Nothing but a verbatim copy of the data, minus the images, should be returned.

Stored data
[Start of section]

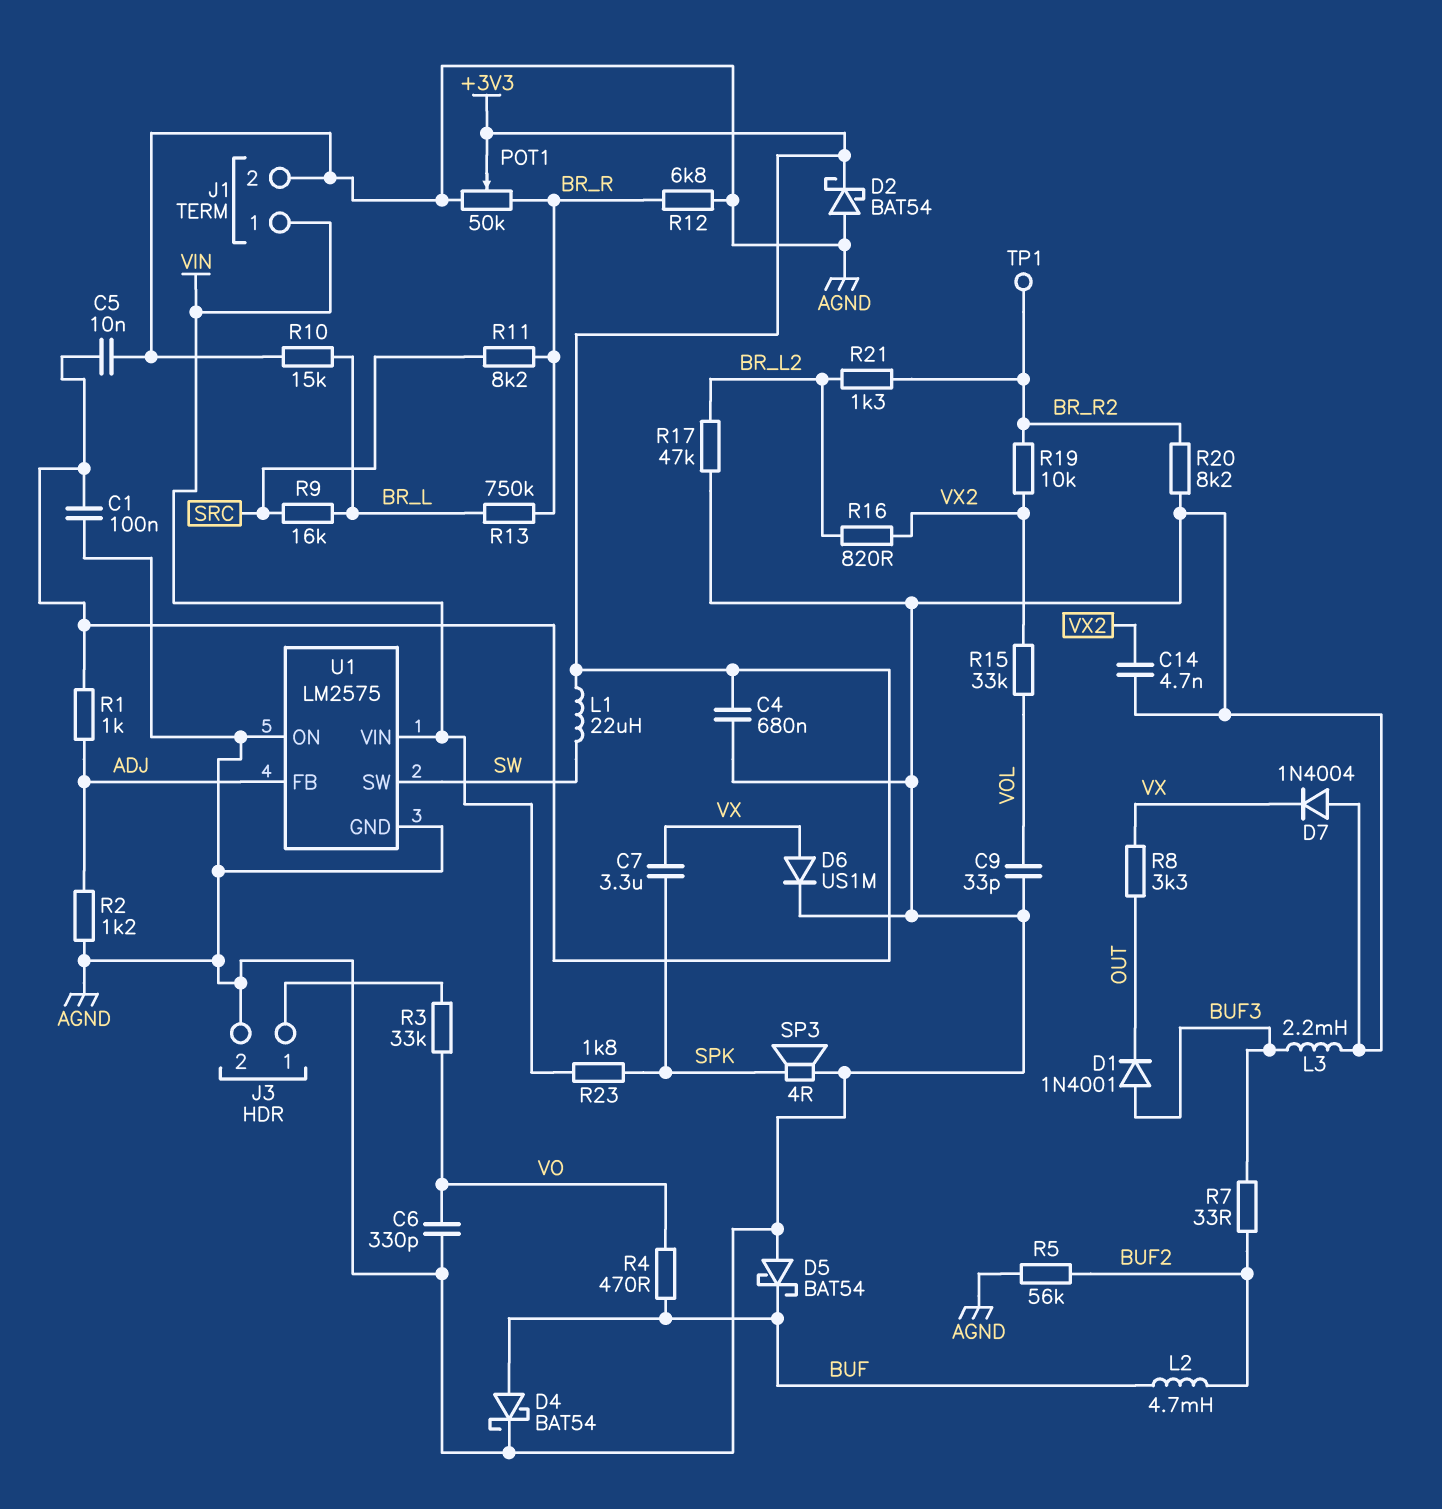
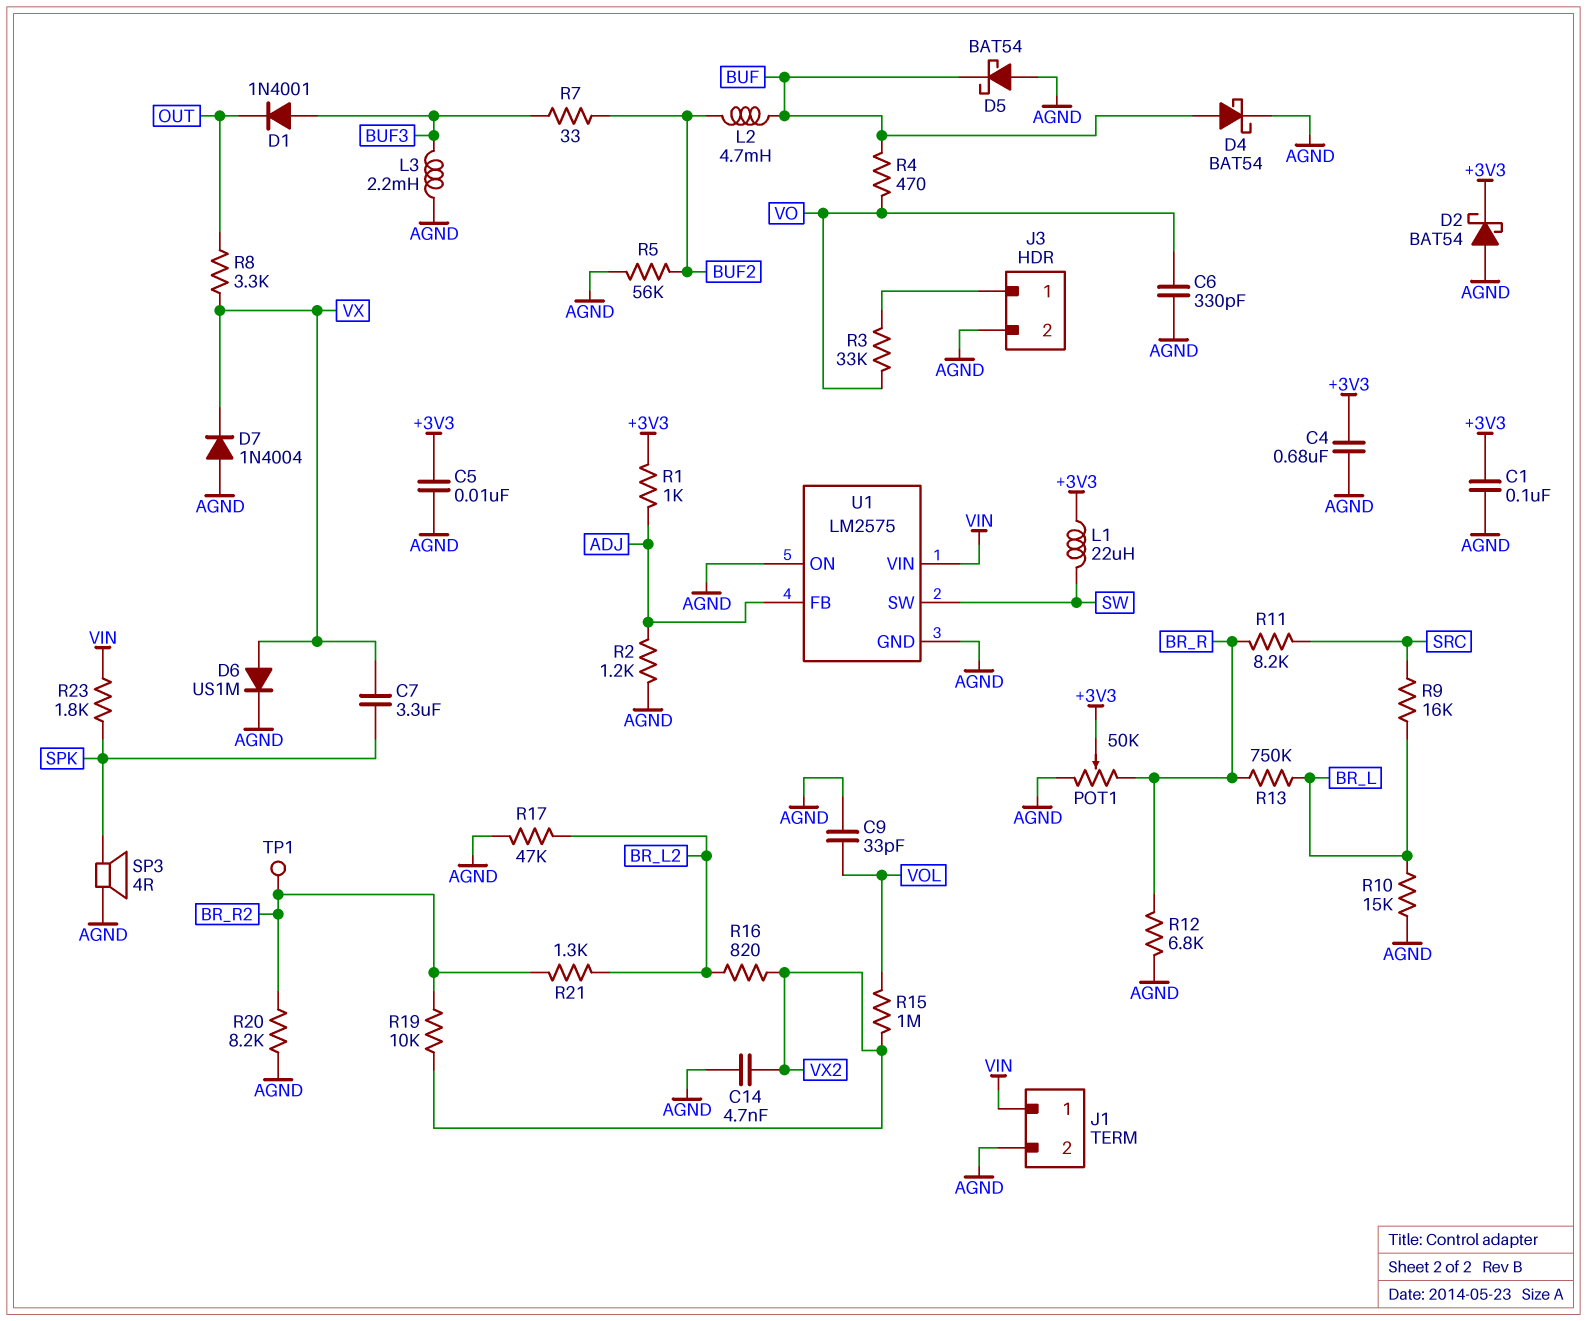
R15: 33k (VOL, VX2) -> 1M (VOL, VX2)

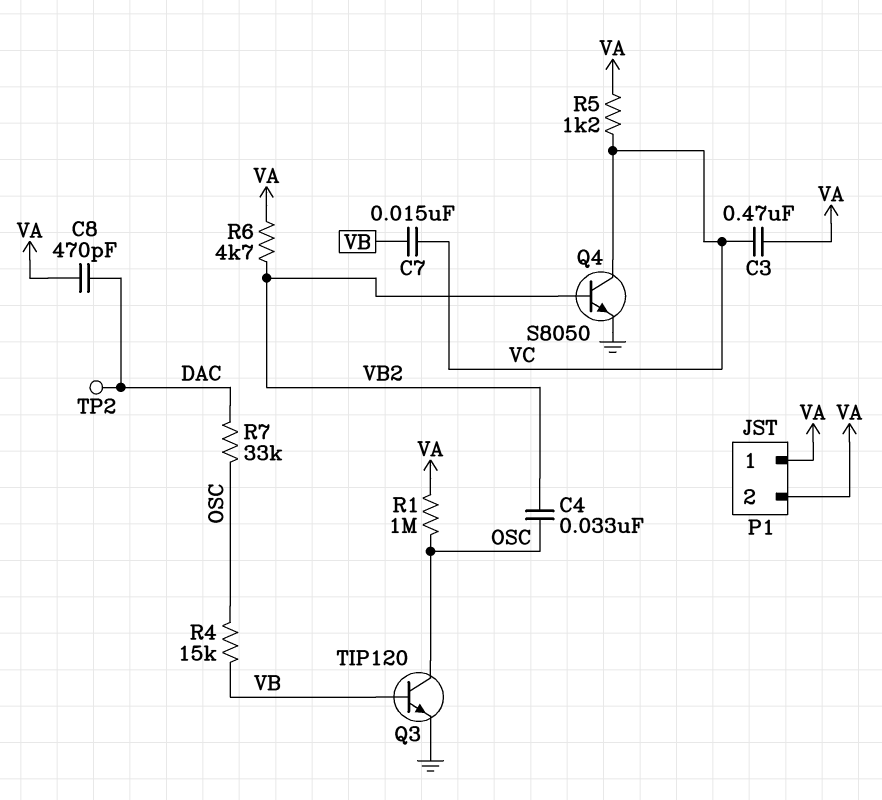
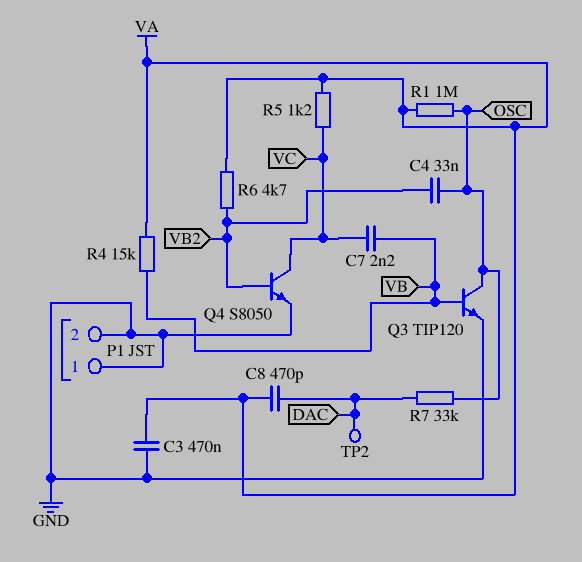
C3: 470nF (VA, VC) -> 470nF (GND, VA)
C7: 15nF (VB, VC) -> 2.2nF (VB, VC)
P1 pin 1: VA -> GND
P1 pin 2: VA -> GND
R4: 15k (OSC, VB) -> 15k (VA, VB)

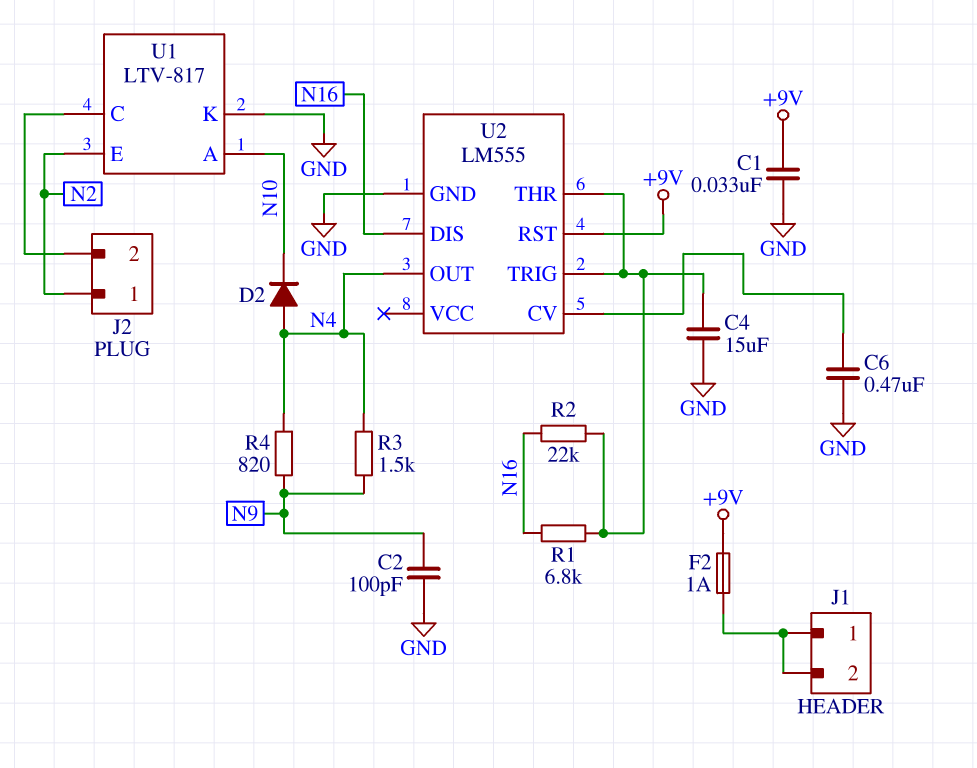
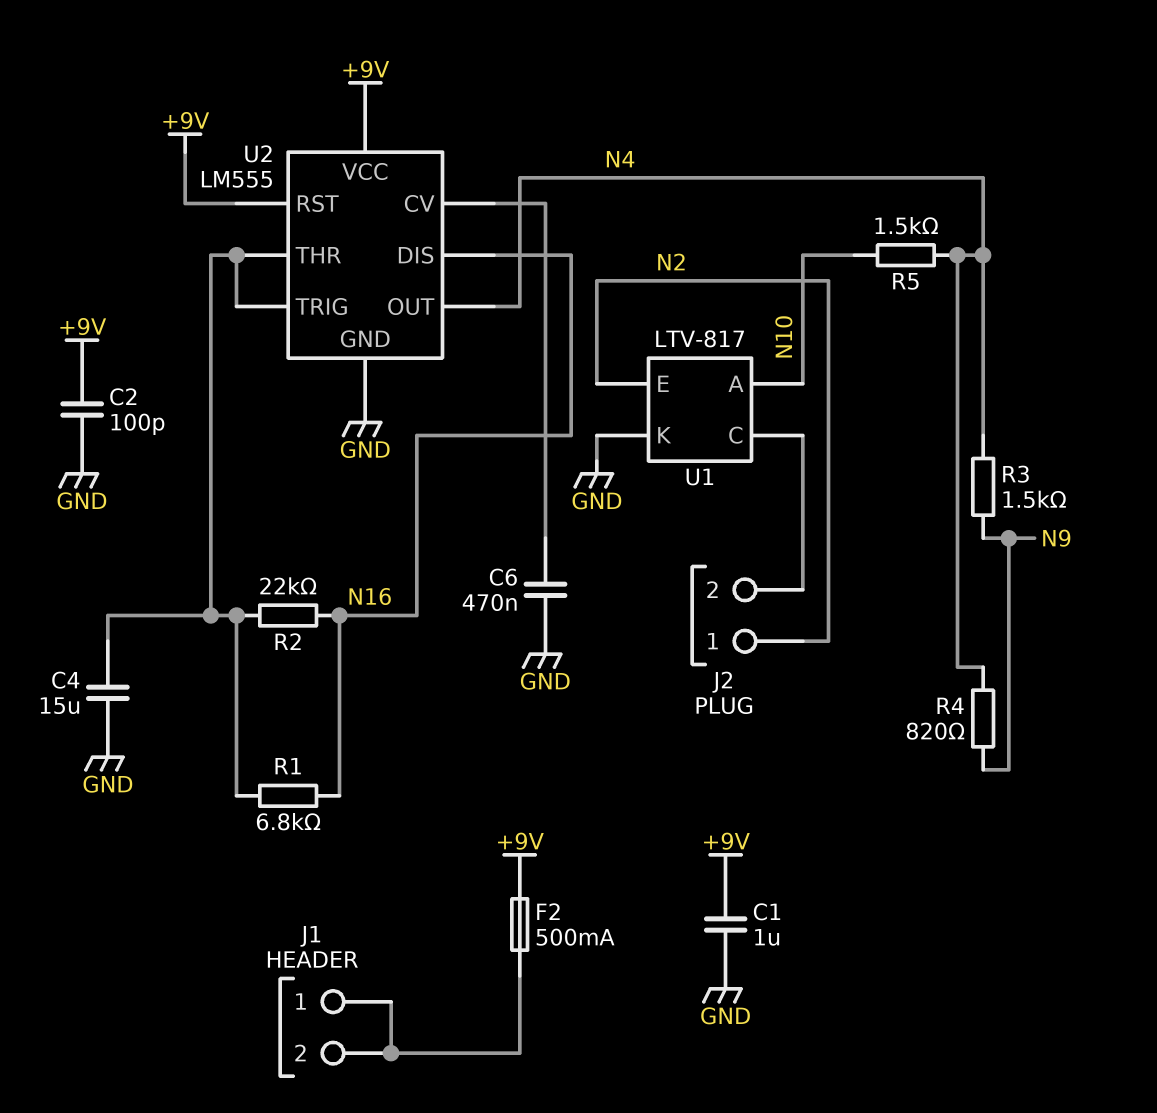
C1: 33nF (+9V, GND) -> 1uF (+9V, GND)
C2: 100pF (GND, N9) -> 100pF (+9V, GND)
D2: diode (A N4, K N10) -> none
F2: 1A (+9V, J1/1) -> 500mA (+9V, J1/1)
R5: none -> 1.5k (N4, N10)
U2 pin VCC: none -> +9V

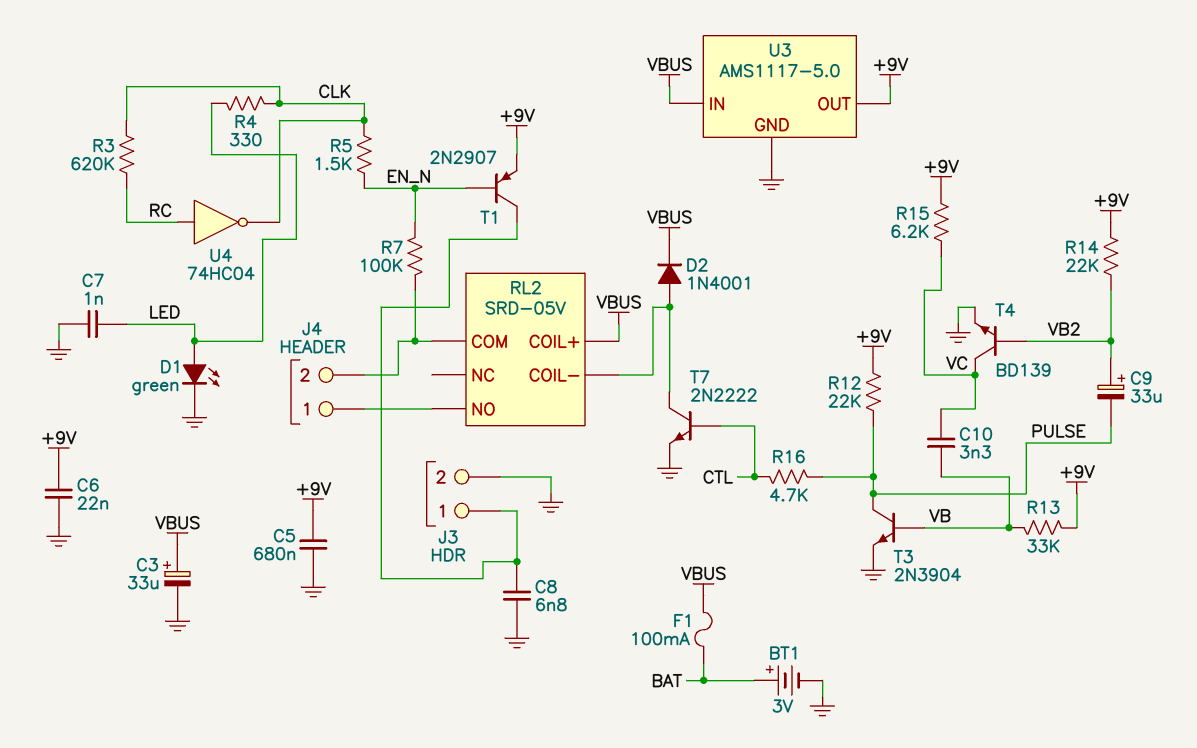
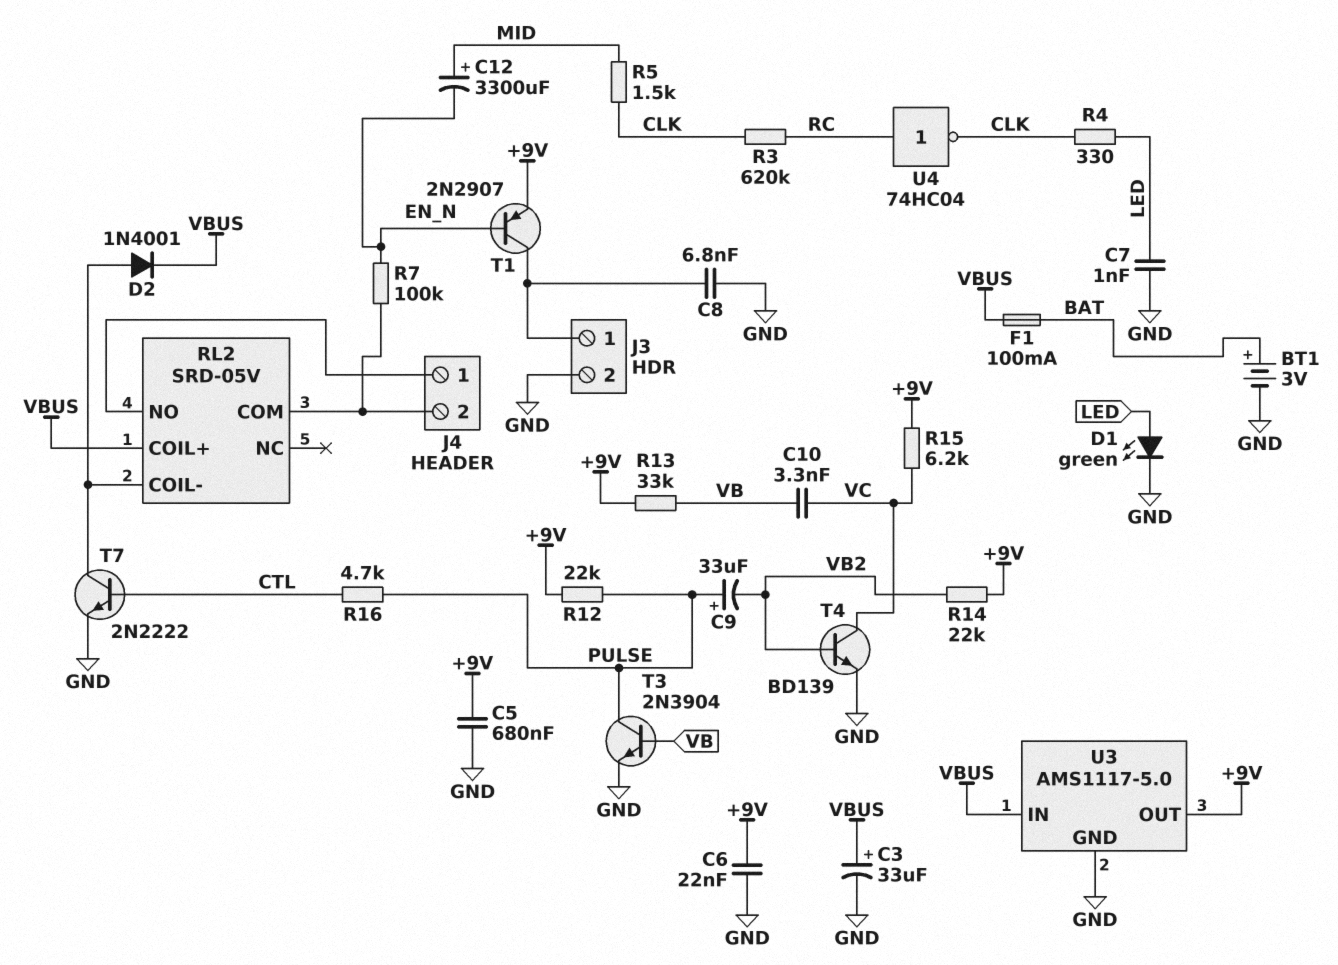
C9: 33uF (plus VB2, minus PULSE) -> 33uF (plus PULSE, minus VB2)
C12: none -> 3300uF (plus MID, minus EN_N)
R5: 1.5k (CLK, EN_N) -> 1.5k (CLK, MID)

[End of section]

Your response
R15: 33k (VOL, VX2) -> 1M (VOL, VX2)

C3: 470nF (VA, VC) -> 470nF (GND, VA)
C7: 15nF (VB, VC) -> 2.2nF (VB, VC)
P1 pin 1: VA -> GND
P1 pin 2: VA -> GND
R4: 15k (OSC, VB) -> 15k (VA, VB)

C1: 33nF (+9V, GND) -> 1uF (+9V, GND)
C2: 100pF (GND, N9) -> 100pF (+9V, GND)
D2: diode (A N4, K N10) -> none
F2: 1A (+9V, J1/1) -> 500mA (+9V, J1/1)
R5: none -> 1.5k (N4, N10)
U2 pin VCC: none -> +9V

C9: 33uF (plus VB2, minus PULSE) -> 33uF (plus PULSE, minus VB2)
C12: none -> 3300uF (plus MID, minus EN_N)
R5: 1.5k (CLK, EN_N) -> 1.5k (CLK, MID)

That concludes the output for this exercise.